Provided information -
◇ ◇ ◇ ◇ ◇ ◇ ◇

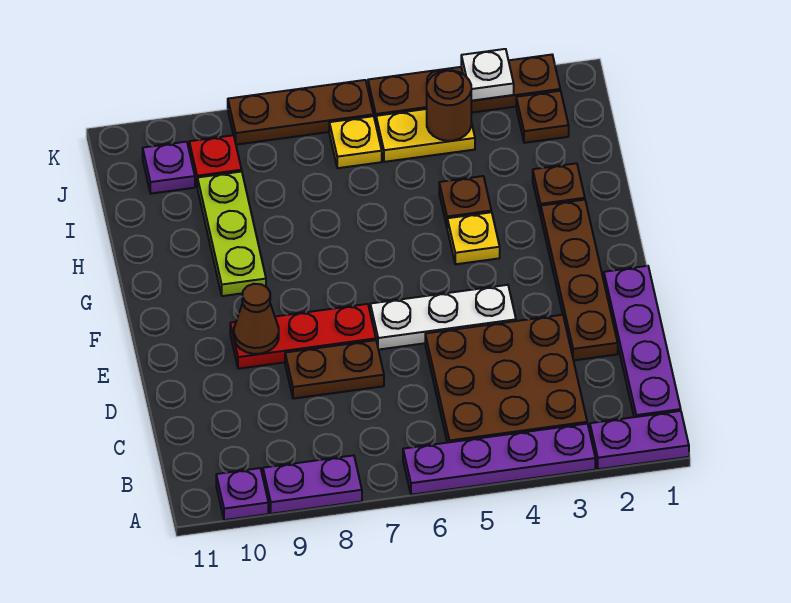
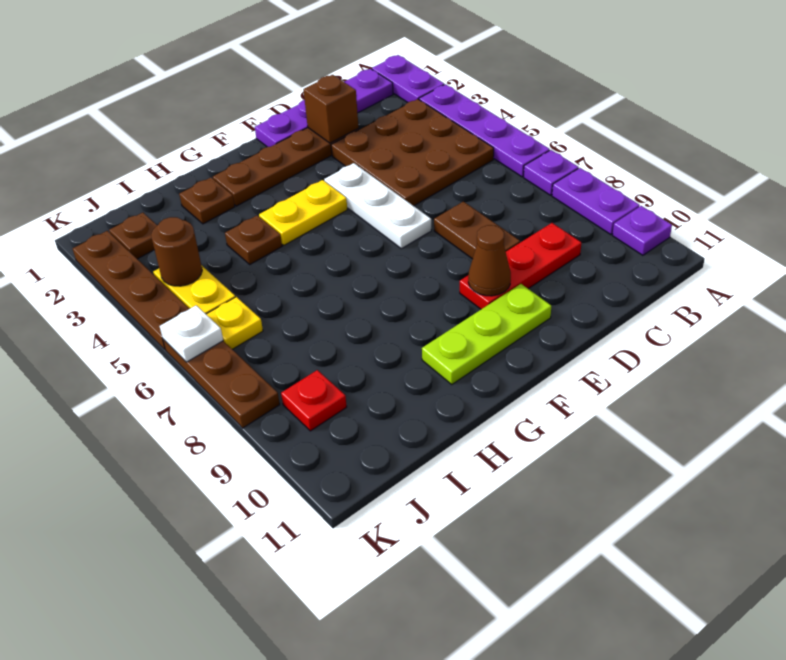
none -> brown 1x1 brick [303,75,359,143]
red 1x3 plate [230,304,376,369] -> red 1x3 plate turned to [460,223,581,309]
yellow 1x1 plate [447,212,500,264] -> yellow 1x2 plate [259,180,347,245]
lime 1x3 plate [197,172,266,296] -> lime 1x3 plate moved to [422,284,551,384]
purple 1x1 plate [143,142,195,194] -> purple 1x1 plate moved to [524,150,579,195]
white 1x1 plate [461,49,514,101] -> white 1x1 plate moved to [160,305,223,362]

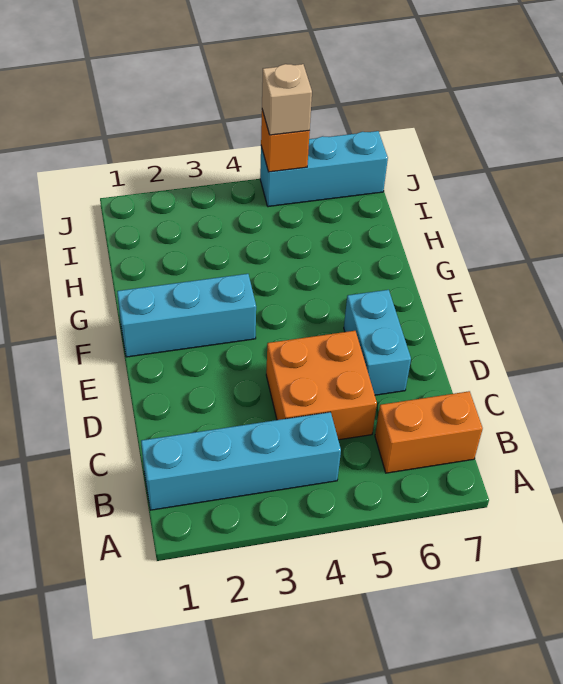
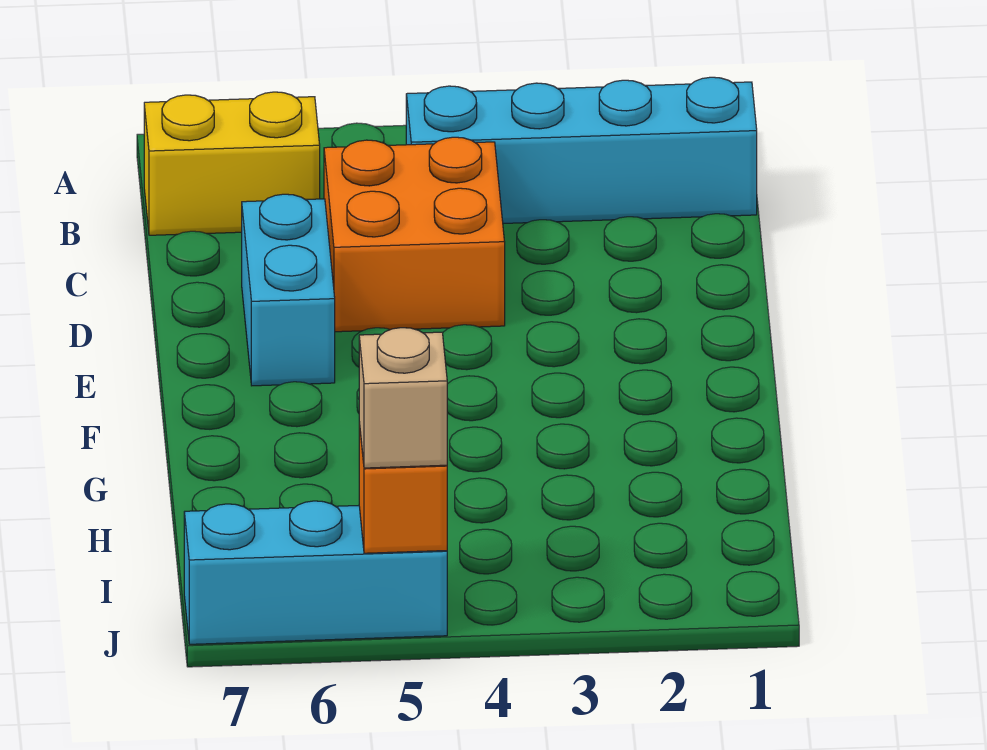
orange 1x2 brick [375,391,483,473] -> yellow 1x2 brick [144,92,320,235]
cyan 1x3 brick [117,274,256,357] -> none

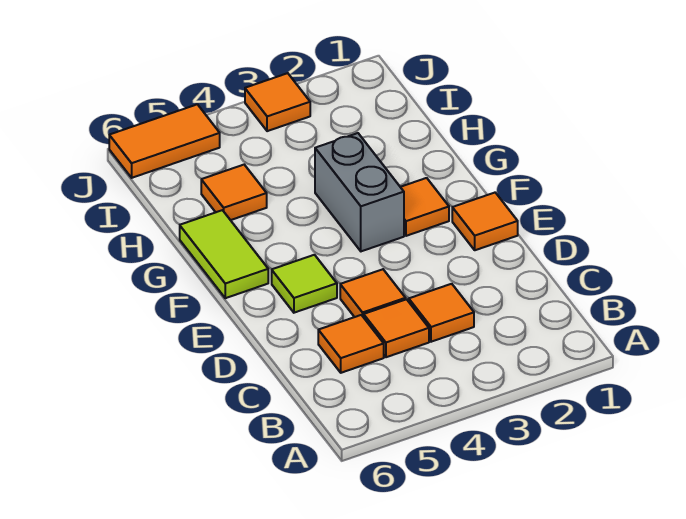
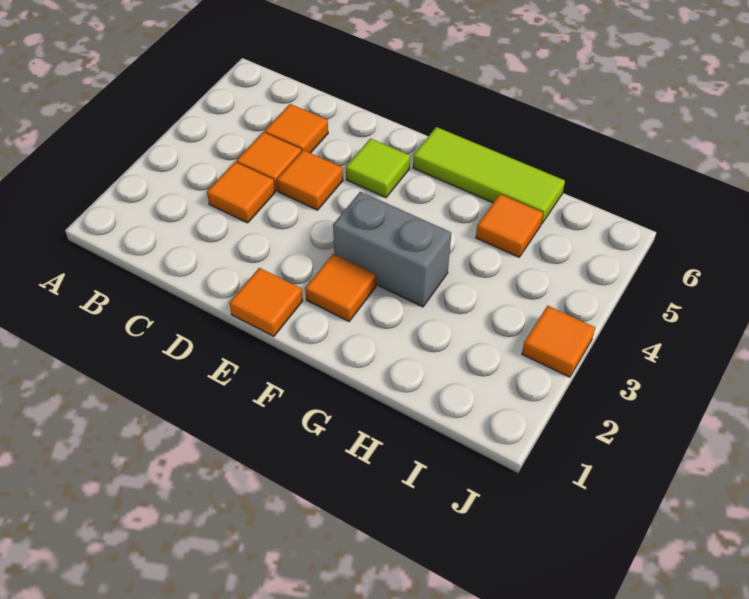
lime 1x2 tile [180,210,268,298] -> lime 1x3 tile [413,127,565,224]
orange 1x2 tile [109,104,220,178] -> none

◇ ◇ ◇ ◇ ◇ ◇ ◇

Instructions to follow - What is the number of lines in the listing above that hold "none"? Respond with that number and nothing else.

Response for this exercise - 3